(DATA SUPPLIED begins)

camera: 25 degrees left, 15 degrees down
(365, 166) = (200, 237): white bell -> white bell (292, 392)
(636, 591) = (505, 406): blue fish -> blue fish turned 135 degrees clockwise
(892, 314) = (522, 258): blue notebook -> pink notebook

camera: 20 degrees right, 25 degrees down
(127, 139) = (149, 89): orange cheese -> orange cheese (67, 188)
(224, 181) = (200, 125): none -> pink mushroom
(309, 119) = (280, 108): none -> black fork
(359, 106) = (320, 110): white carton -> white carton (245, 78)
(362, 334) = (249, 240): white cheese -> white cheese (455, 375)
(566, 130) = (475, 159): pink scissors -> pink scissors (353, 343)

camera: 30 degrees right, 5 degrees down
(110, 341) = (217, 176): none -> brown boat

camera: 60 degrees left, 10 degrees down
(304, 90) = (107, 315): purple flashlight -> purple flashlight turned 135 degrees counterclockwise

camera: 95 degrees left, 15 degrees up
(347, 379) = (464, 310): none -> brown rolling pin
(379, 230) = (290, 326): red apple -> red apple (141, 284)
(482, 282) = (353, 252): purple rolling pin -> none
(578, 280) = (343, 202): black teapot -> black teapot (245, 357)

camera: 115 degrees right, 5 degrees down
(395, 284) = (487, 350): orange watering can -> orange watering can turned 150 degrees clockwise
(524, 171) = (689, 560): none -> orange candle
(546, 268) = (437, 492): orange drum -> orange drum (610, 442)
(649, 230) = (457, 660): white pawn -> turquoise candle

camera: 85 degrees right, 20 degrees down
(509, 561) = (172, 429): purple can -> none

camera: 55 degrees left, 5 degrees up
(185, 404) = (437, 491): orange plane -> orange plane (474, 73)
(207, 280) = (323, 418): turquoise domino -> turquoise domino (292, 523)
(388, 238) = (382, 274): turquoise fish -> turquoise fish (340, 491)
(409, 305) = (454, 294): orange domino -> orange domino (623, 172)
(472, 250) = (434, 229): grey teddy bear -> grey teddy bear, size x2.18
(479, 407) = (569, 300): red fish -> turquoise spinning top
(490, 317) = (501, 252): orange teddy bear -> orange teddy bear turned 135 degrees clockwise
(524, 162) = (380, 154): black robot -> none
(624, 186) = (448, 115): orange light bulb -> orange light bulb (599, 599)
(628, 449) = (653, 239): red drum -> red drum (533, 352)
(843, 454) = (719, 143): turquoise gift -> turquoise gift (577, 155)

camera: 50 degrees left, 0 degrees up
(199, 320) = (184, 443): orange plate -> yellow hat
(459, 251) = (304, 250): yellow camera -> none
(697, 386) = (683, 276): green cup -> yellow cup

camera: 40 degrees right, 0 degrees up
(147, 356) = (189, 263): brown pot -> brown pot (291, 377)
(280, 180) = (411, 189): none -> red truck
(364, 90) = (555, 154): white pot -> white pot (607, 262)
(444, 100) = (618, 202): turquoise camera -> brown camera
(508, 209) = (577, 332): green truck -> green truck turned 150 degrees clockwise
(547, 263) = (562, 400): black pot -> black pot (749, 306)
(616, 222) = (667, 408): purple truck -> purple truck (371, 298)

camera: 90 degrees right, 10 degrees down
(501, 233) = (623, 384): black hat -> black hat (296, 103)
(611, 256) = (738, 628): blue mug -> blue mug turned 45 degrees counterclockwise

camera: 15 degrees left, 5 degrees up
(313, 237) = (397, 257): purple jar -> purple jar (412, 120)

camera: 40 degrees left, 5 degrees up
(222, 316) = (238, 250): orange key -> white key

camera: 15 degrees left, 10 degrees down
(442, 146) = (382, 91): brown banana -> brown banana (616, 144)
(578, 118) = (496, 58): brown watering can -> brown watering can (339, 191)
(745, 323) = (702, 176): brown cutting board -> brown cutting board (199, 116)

(DATA SUPPLIED ends)

AIM OF THE TASK:
The line containing "(309, 119) = (280, 108): none -> black fork" marks the end. Please print exactly every line from the top of the data to it, both included, and nothing more.

TASK SOLUTION:
camera: 25 degrees left, 15 degrees down
(365, 166) = (200, 237): white bell -> white bell (292, 392)
(636, 591) = (505, 406): blue fish -> blue fish turned 135 degrees clockwise
(892, 314) = (522, 258): blue notebook -> pink notebook

camera: 20 degrees right, 25 degrees down
(127, 139) = (149, 89): orange cheese -> orange cheese (67, 188)
(224, 181) = (200, 125): none -> pink mushroom
(309, 119) = (280, 108): none -> black fork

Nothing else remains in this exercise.